**TASK STATEMENT**
In the records below, find the line containing "bench: (416, 170) -> (159, 576), moved" and the line containing "door: (292, 499) -> (248, 55), width x0.53"; please repeat exactly the lines from one to the other, both included, and nothing more.
─── AVAILABLE DATA ───
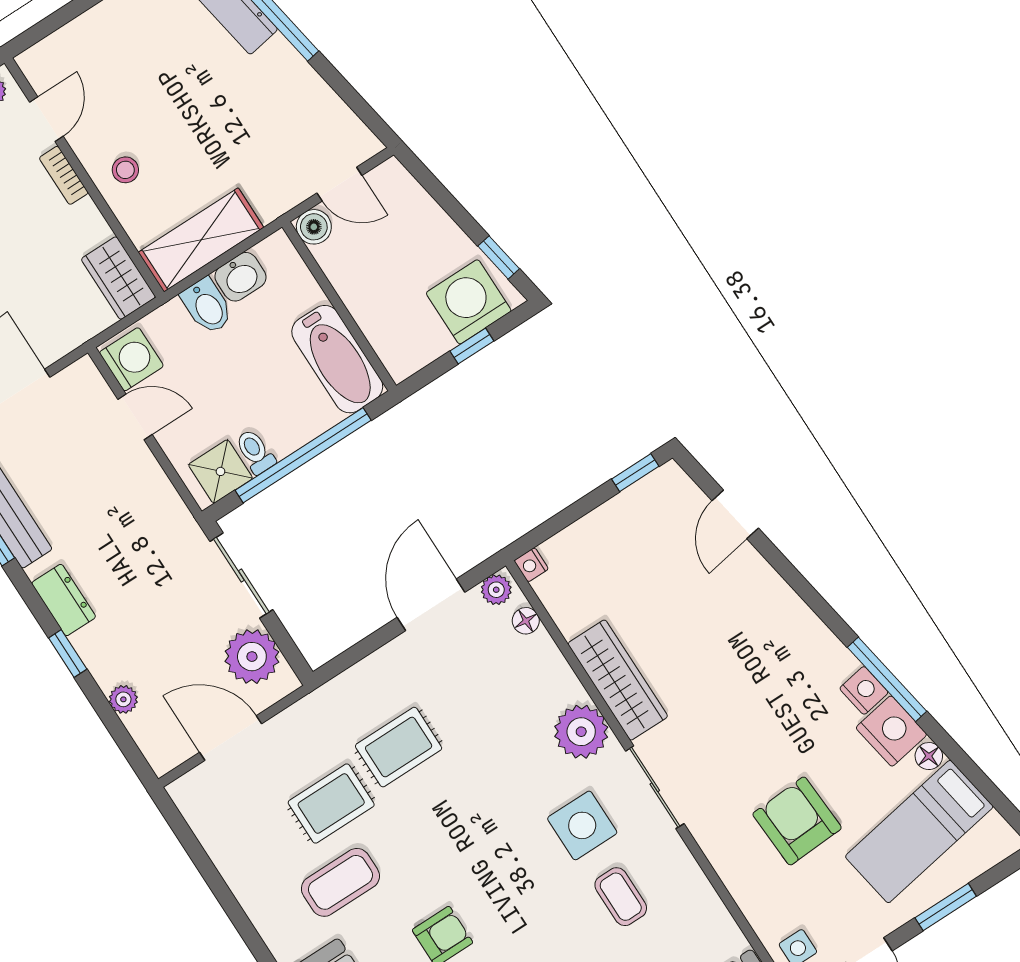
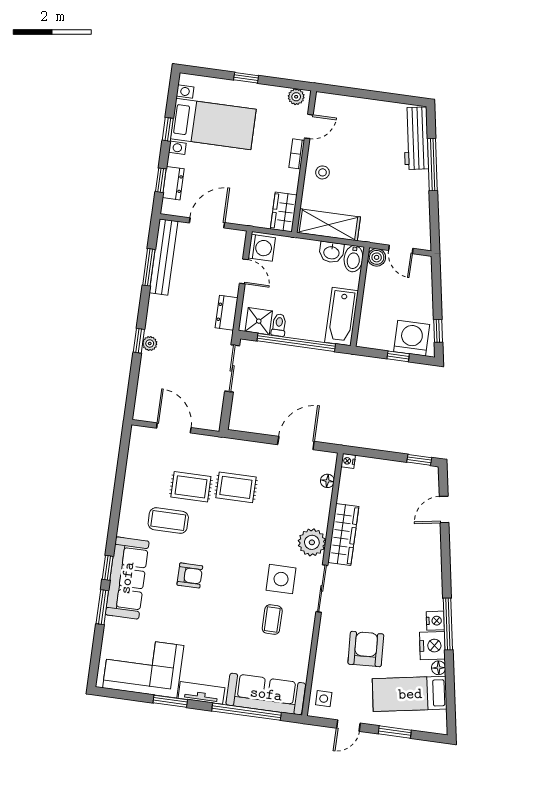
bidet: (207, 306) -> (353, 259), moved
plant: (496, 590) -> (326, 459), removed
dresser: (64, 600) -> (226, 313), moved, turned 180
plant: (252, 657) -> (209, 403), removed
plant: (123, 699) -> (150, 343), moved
───
─── AVAILABLE DATA ───
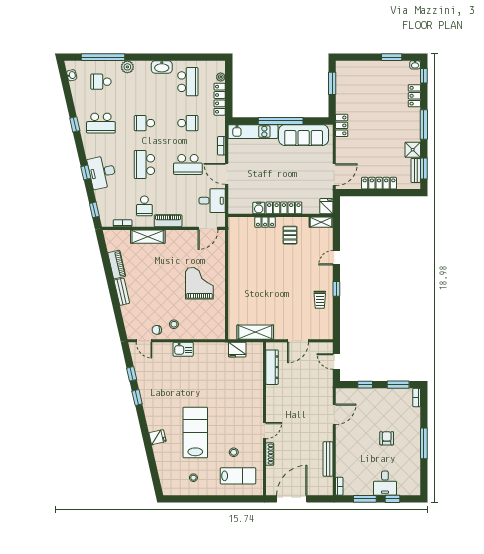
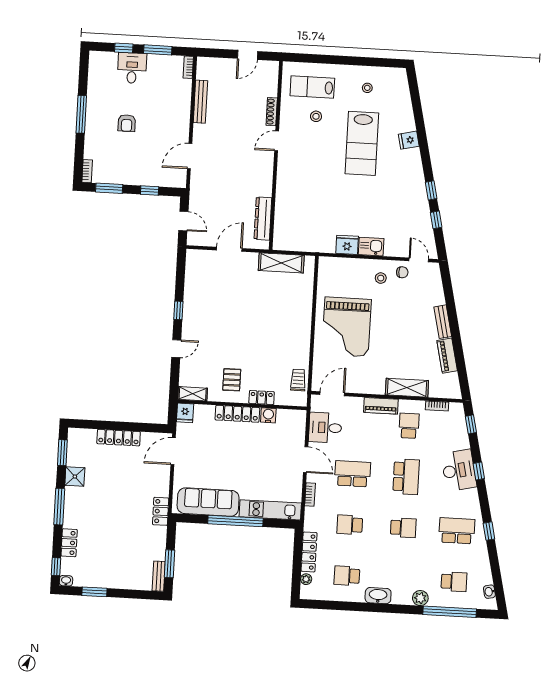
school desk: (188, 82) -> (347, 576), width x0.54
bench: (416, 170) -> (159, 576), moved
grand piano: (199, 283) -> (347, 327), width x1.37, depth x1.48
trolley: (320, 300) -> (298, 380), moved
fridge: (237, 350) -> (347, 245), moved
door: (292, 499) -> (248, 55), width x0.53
───
**FINISHED TASK**
bench: (416, 170) -> (159, 576), moved
grand piano: (199, 283) -> (347, 327), width x1.37, depth x1.48
trolley: (320, 300) -> (298, 380), moved
fridge: (237, 350) -> (347, 245), moved
door: (292, 499) -> (248, 55), width x0.53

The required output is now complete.